▶ _Work request_
Write out the entries exactly, leaving out every picture.

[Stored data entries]
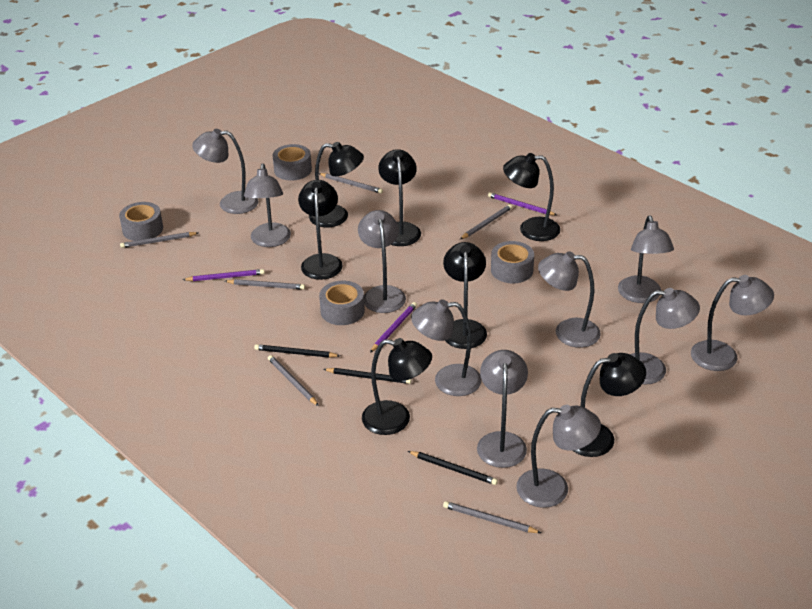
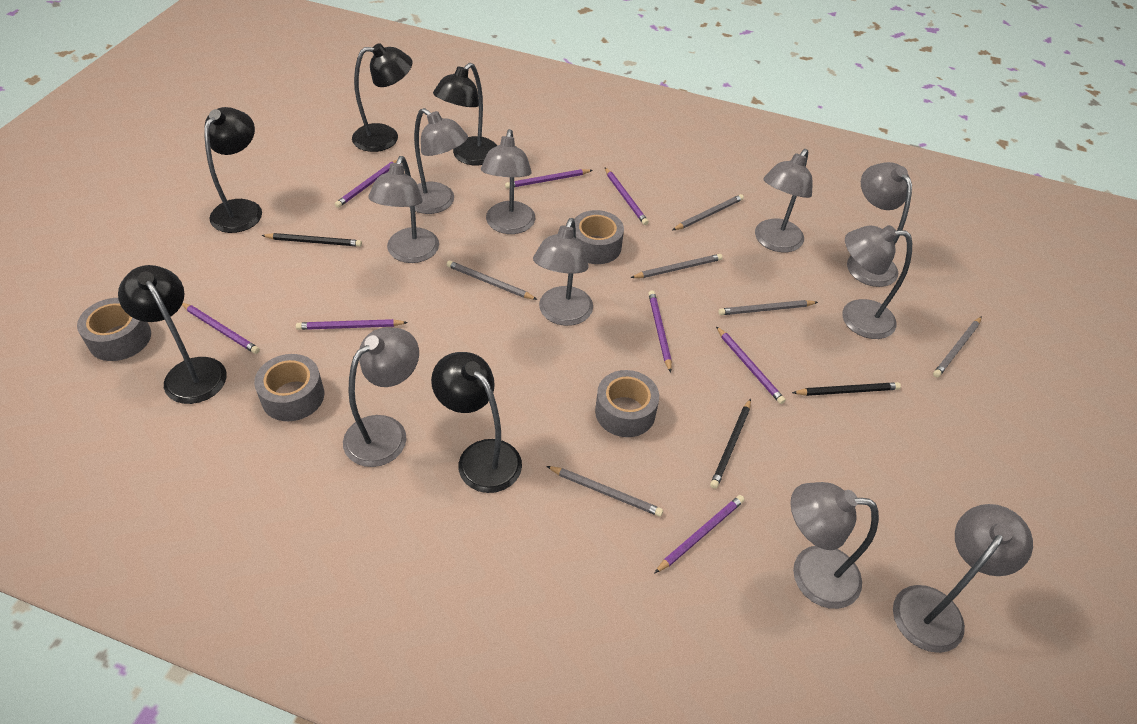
black lamp: 7 -> 5
purple pencil: 3 -> 8

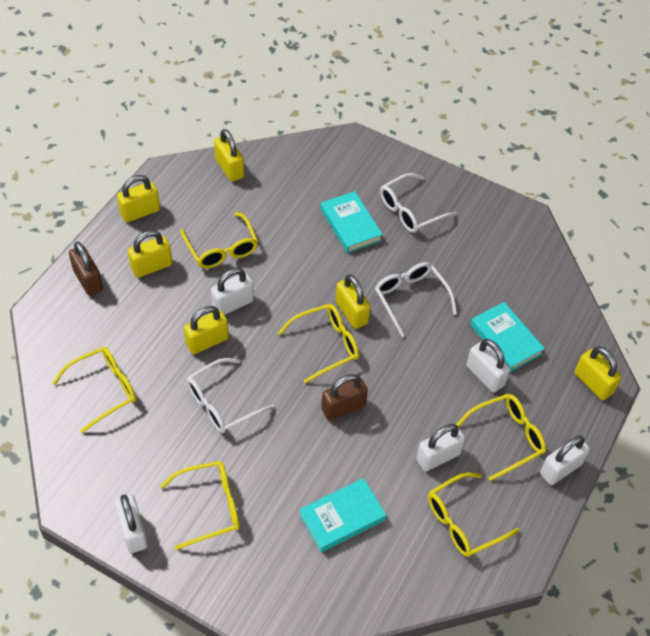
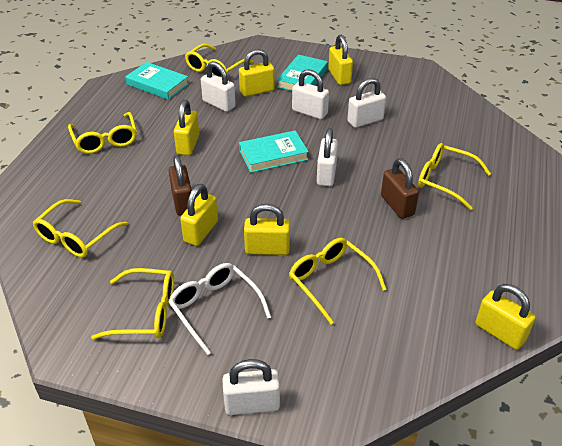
white glasses: 3 -> 1

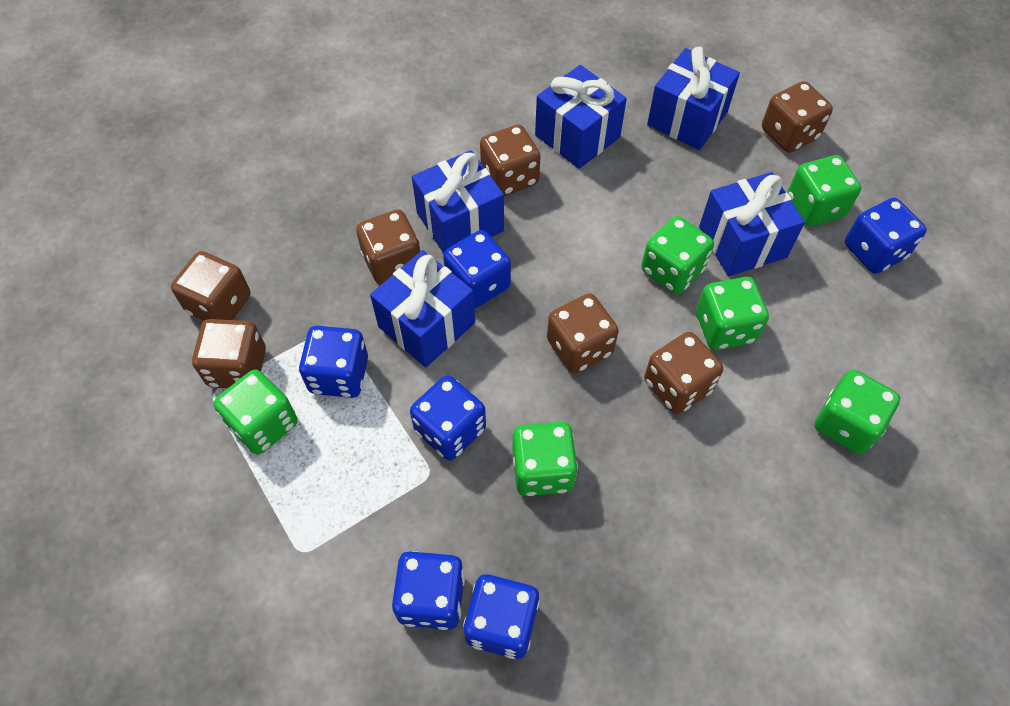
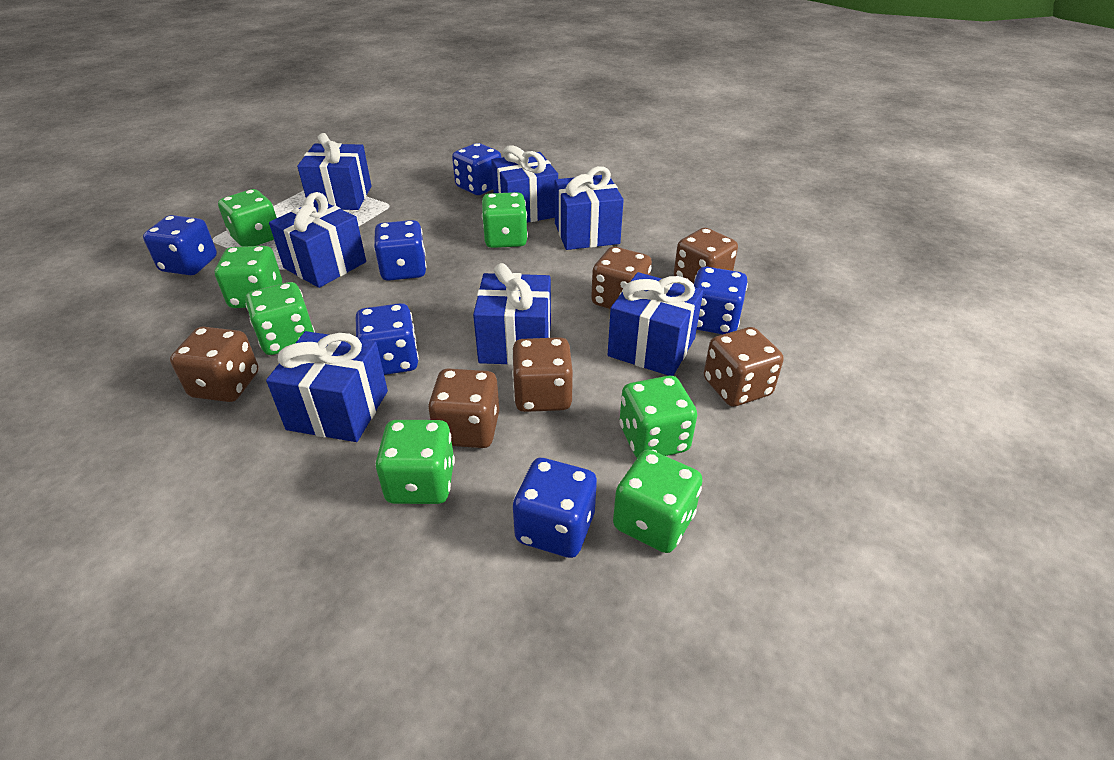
blue gift: 5 -> 7
brown dice: 7 -> 6
green dice: 6 -> 7

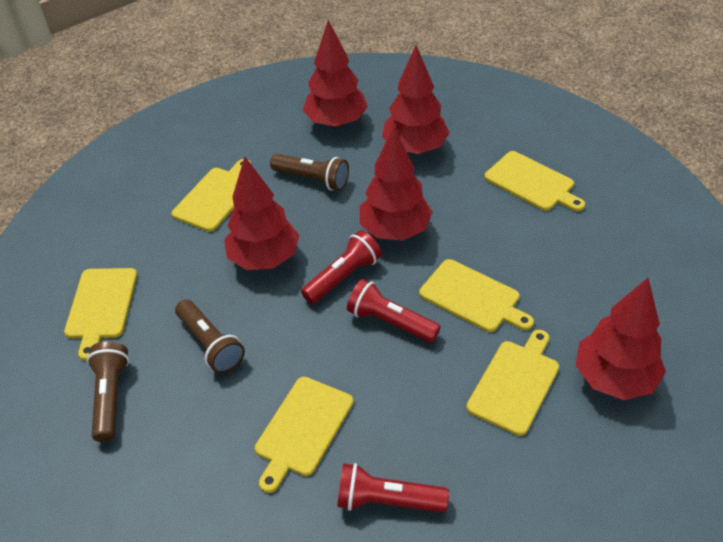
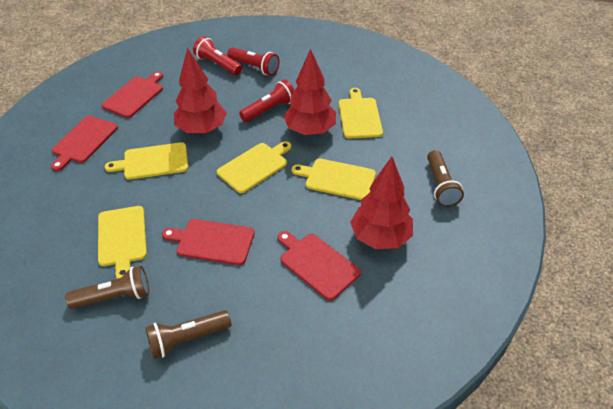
red cutting board: 0 -> 4
red tree: 5 -> 3
yellow cutting board: 6 -> 5

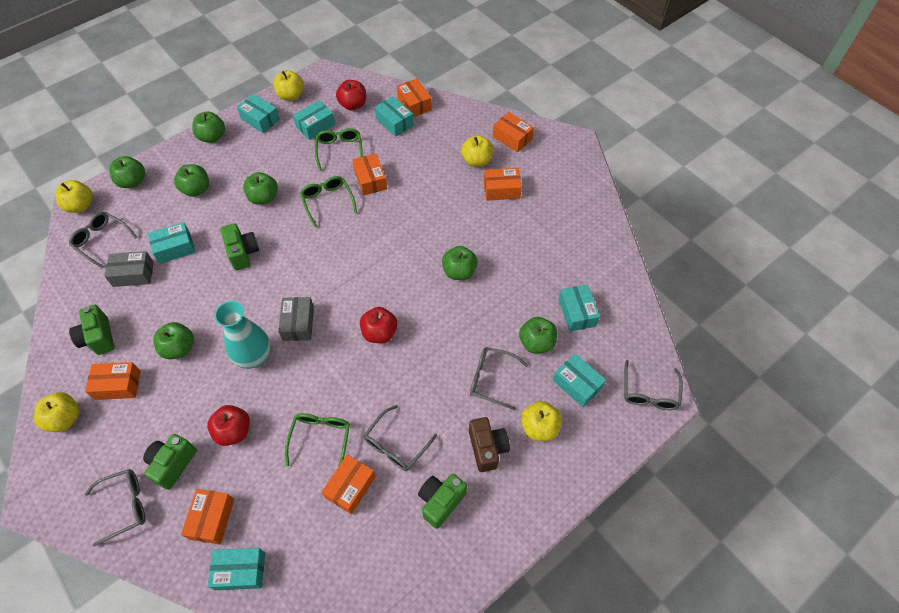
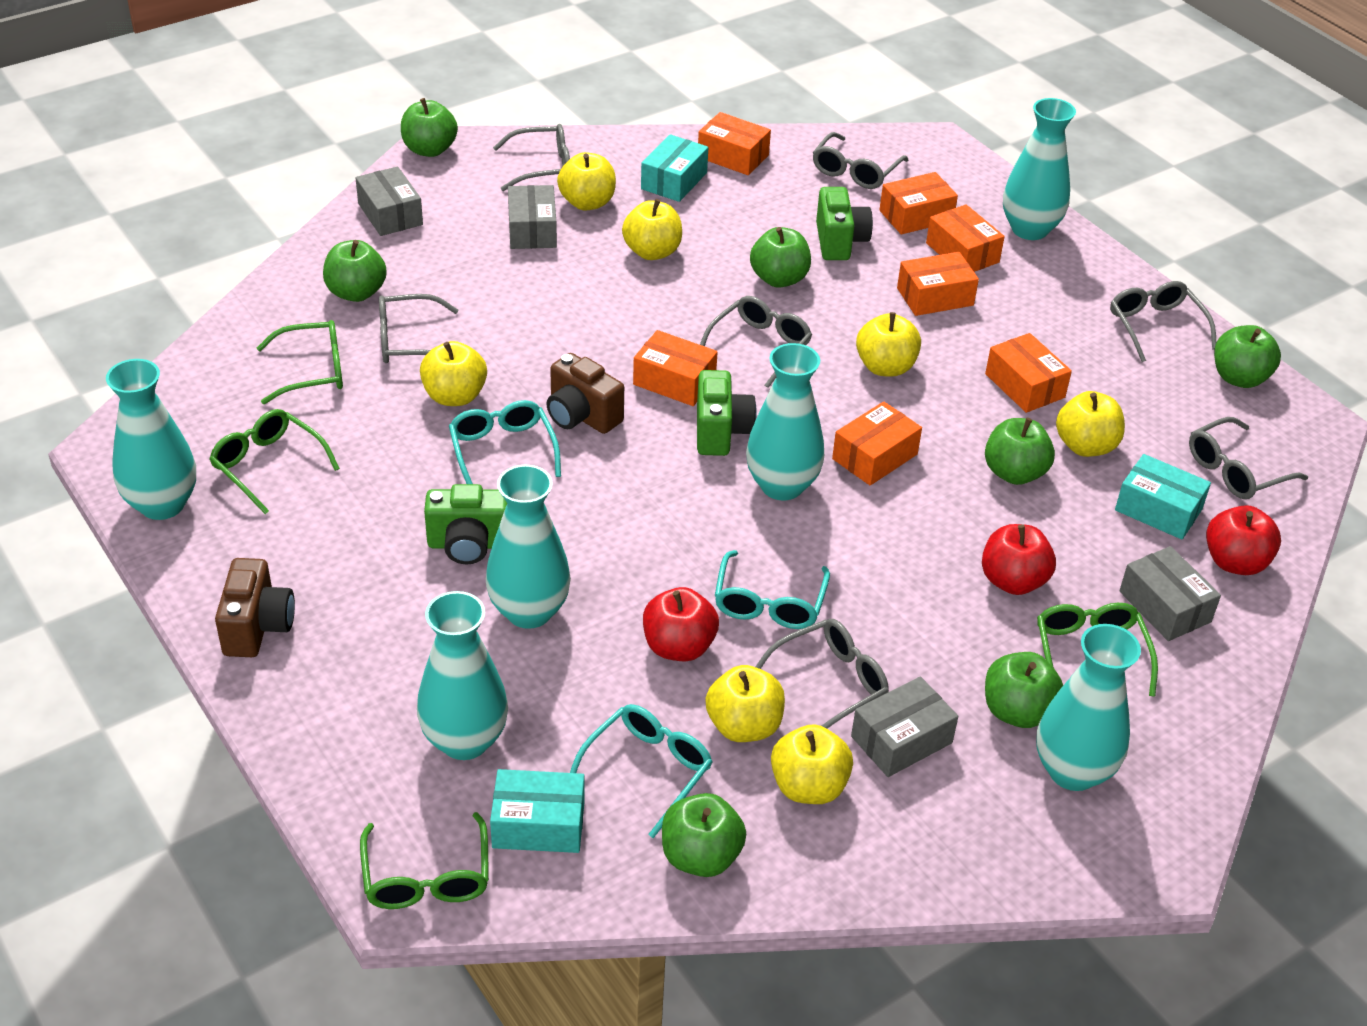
brown camera: 1 -> 2
green camera: 4 -> 3
green glasses: 3 -> 4
grey box: 2 -> 4
grey glasses: 5 -> 7
turquoise box: 7 -> 3
turquoise glasses: 0 -> 3
turquoise vase: 1 -> 6
yellow apple: 5 -> 7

▶ _Result of the exercise_
black lamp: 7 -> 5
purple pencil: 3 -> 8

white glasses: 3 -> 1

blue gift: 5 -> 7
brown dice: 7 -> 6
green dice: 6 -> 7

red cutting board: 0 -> 4
red tree: 5 -> 3
yellow cutting board: 6 -> 5

brown camera: 1 -> 2
green camera: 4 -> 3
green glasses: 3 -> 4
grey box: 2 -> 4
grey glasses: 5 -> 7
turquoise box: 7 -> 3
turquoise glasses: 0 -> 3
turquoise vase: 1 -> 6
yellow apple: 5 -> 7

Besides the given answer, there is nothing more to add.